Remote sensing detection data
◆ ◆ ◆

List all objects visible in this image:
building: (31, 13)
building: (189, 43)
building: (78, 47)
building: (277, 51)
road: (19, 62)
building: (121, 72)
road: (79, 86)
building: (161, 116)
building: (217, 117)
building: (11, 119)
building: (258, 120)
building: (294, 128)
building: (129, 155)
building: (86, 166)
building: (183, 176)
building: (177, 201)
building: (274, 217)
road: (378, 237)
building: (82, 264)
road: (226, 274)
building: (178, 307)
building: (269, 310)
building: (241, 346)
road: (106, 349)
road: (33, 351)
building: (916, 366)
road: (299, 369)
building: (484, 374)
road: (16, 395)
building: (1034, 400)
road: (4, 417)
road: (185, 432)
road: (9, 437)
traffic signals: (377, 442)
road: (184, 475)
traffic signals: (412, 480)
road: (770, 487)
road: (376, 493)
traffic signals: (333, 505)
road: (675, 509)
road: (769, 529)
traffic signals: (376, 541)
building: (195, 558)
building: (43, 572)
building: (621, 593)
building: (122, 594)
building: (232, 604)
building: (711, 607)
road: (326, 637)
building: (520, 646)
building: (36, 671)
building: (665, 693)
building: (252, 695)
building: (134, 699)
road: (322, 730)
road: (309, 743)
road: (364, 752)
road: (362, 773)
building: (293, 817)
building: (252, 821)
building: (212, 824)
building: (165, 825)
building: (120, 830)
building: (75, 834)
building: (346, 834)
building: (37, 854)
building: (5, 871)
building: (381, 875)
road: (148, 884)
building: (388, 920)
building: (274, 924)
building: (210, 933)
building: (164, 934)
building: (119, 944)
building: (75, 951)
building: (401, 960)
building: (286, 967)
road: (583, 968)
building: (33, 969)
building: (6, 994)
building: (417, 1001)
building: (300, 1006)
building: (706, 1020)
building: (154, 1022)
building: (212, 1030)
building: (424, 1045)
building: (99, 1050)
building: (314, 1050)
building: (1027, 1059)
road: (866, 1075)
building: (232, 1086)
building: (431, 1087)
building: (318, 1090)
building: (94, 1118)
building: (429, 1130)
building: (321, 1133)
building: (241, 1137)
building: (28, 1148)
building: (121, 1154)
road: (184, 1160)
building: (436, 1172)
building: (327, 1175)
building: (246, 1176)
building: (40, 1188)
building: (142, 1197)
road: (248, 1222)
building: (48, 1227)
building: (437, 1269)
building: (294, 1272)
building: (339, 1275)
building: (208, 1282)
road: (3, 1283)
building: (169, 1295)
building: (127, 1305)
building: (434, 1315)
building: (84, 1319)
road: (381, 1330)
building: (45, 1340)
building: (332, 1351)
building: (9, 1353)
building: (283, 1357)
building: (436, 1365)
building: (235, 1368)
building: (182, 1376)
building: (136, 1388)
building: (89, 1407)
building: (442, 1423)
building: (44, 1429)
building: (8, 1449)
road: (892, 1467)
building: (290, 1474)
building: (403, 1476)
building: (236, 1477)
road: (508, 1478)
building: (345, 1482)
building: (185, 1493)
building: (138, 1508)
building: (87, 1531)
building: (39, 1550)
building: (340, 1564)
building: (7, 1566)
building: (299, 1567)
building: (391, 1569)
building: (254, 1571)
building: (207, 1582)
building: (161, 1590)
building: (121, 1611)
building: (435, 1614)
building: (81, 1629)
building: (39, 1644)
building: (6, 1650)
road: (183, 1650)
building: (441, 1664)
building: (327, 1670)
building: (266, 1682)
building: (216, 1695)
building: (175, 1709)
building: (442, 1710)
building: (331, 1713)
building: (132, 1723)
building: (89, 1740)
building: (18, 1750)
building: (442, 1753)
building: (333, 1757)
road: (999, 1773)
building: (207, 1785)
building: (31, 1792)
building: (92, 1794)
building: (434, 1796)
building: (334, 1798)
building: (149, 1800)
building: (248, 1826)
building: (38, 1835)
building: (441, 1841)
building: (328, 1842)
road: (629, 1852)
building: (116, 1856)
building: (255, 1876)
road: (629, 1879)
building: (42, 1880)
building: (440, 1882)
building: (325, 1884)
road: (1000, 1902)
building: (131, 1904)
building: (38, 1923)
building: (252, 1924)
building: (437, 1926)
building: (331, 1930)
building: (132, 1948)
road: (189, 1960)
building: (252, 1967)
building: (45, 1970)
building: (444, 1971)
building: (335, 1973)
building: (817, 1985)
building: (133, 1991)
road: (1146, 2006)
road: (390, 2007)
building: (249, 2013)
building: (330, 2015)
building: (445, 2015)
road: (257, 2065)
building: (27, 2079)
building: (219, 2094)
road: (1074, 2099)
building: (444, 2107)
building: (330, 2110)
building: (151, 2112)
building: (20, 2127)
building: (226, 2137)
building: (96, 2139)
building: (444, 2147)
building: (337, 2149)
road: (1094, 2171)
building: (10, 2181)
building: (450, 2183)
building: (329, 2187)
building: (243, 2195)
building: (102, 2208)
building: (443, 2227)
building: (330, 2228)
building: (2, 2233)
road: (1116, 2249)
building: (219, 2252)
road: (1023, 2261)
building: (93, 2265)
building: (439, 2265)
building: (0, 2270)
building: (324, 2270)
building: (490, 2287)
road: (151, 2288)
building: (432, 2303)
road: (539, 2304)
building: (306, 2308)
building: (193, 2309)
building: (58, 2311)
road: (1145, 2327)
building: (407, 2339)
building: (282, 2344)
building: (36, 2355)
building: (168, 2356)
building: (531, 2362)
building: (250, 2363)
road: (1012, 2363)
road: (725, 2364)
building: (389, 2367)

◆ ◆ ◆

= EXERCISE INSTRUCTIONS =
Please return a copy of each line in the entries that has the string "signals".

= ANSWER BELOW =
traffic signals: (377, 442)
traffic signals: (412, 480)
traffic signals: (333, 505)
traffic signals: (376, 541)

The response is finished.